===== Material for this exercise =====

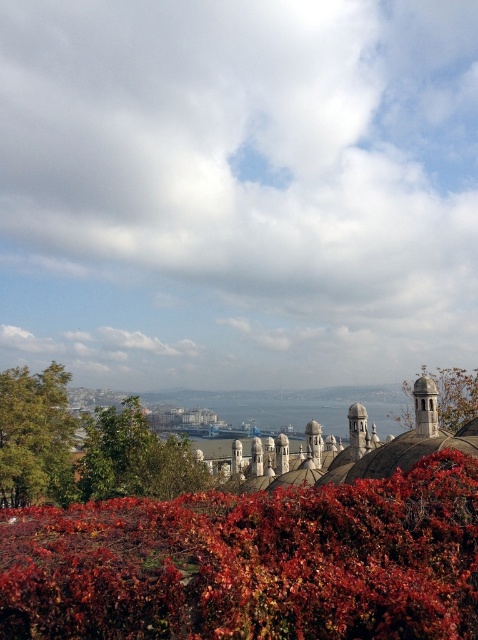
Is point (314, 547) in front of point (438, 419)?

Yes, point (314, 547) is closer to viewer.

This screenshot has height=640, width=478. Identify the location of leather-like red foliage at center. (252, 563).

Does green leafy tree at upper left have a greater height compared to green leafy tree at lower left?

Indeed, green leafy tree at upper left has a greater height compared to green leafy tree at lower left.

Between green leafy tree at upper left and green leafy tree at lower left, which one appears on the left side from the viewer's perspective?

Positioned to the left is green leafy tree at upper left.

Between point (24, 385) and point (189, 468), which one is positioned behind?

Point (24, 385)

Where is `green leafy tree at upper left`? green leafy tree at upper left is located at coordinates (34, 436).

The width and height of the screenshot is (478, 640). I want to click on green leafy tree at lower left, so click(x=134, y=458).

Is point (134, 480) farther from camera compared to point (475, 376)?

No, (134, 480) is in front of (475, 376).

Who is more distant from viewer, (203, 472) or (444, 413)?

The point (444, 413) is more distant.

Image resolution: width=478 pixels, height=640 pixels. I want to click on green leafy tree at lower left, so (134, 458).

=====

### Aim of the exercise
Return every item above word for word, with the pictures left out.

### Reply
Is point (314, 547) in front of point (438, 419)?

Yes, point (314, 547) is closer to viewer.

This screenshot has height=640, width=478. Identify the location of leather-like red foliage at center. (252, 563).

Does green leafy tree at upper left have a greater height compared to green leafy tree at lower left?

Indeed, green leafy tree at upper left has a greater height compared to green leafy tree at lower left.

Between green leafy tree at upper left and green leafy tree at lower left, which one appears on the left side from the viewer's perspective?

Positioned to the left is green leafy tree at upper left.

Between point (24, 385) and point (189, 468), which one is positioned behind?

Point (24, 385)

Where is `green leafy tree at upper left`? green leafy tree at upper left is located at coordinates (34, 436).

The width and height of the screenshot is (478, 640). I want to click on green leafy tree at lower left, so click(x=134, y=458).

Is point (134, 480) farther from camera compared to point (475, 376)?

No, (134, 480) is in front of (475, 376).

Who is more distant from viewer, (203, 472) or (444, 413)?

The point (444, 413) is more distant.

Image resolution: width=478 pixels, height=640 pixels. I want to click on green leafy tree at lower left, so (134, 458).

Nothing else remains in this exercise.